Material for this task:
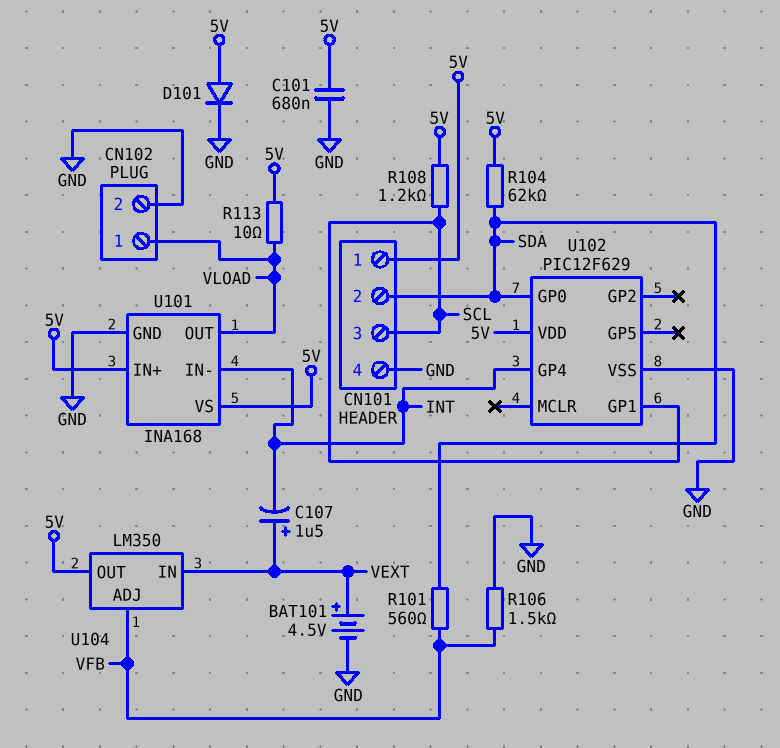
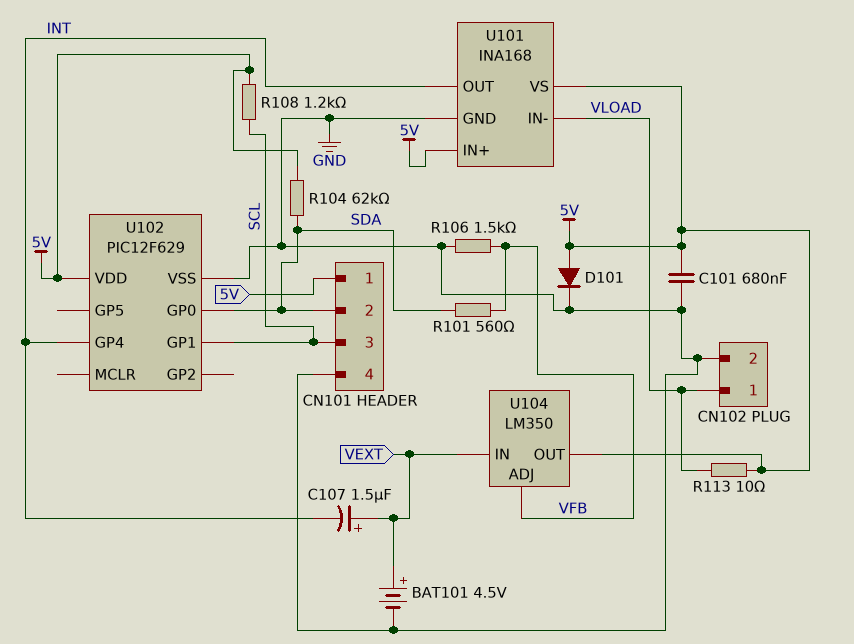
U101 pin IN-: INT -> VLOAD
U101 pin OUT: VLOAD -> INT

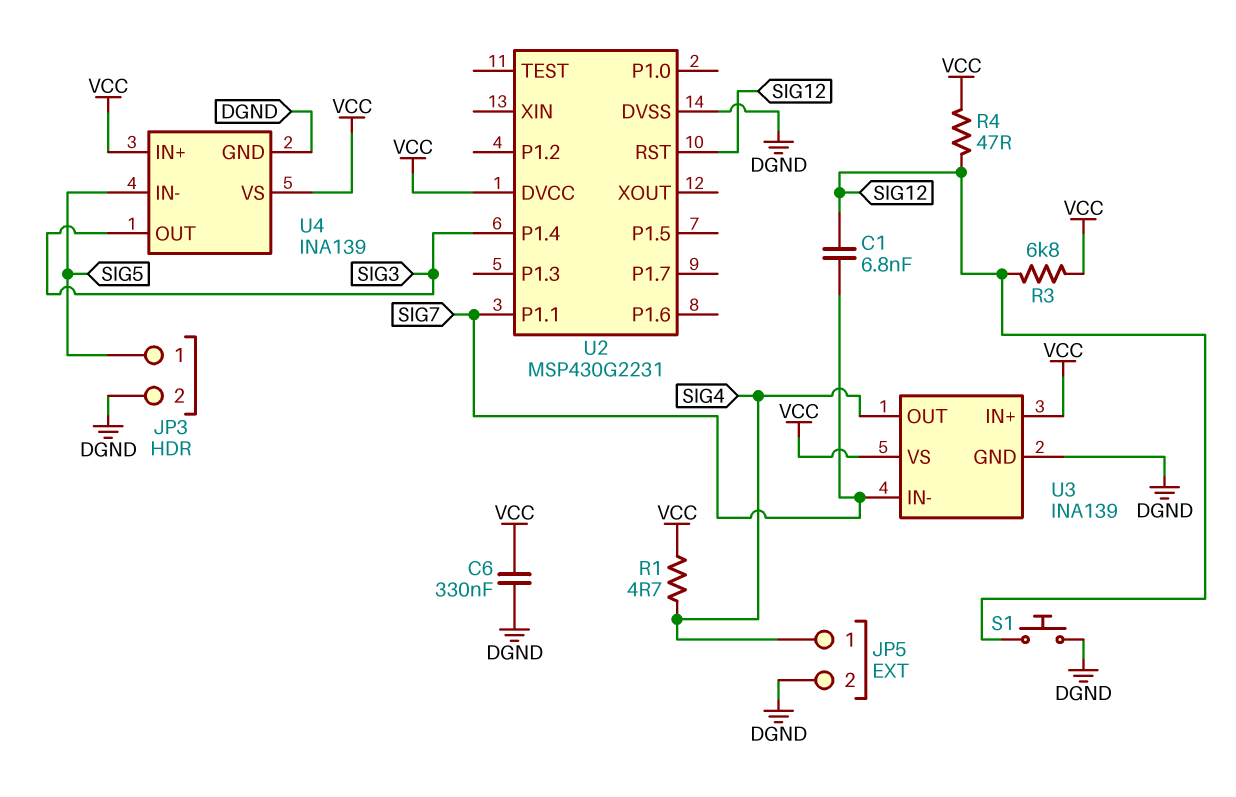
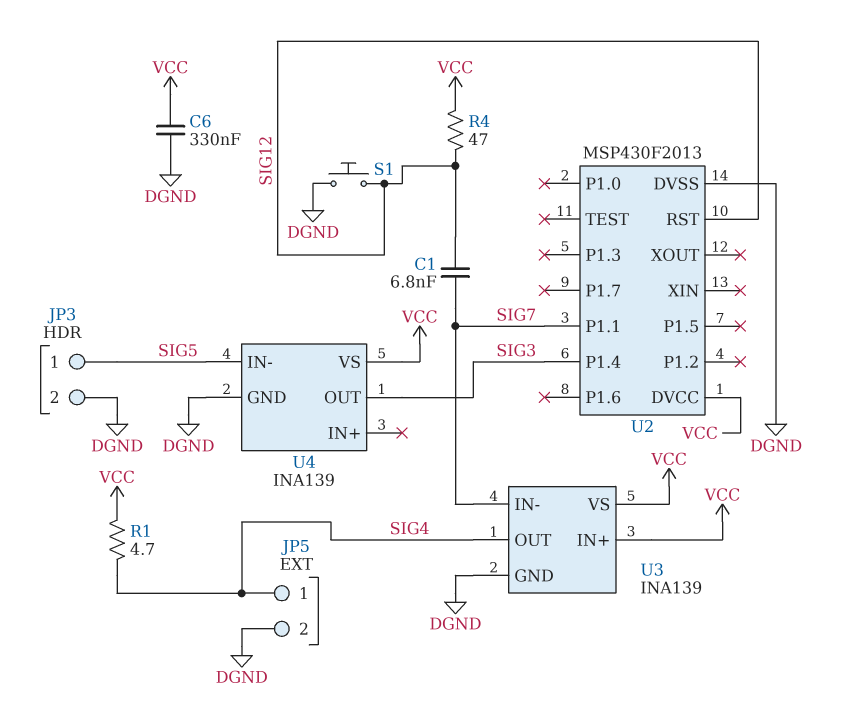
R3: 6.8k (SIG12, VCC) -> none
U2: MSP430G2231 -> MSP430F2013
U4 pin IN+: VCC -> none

Work instructions: Omit the pictures and reproduce the listing exactly.

Result of the exercise:
U101 pin IN-: INT -> VLOAD
U101 pin OUT: VLOAD -> INT

R3: 6.8k (SIG12, VCC) -> none
U2: MSP430G2231 -> MSP430F2013
U4 pin IN+: VCC -> none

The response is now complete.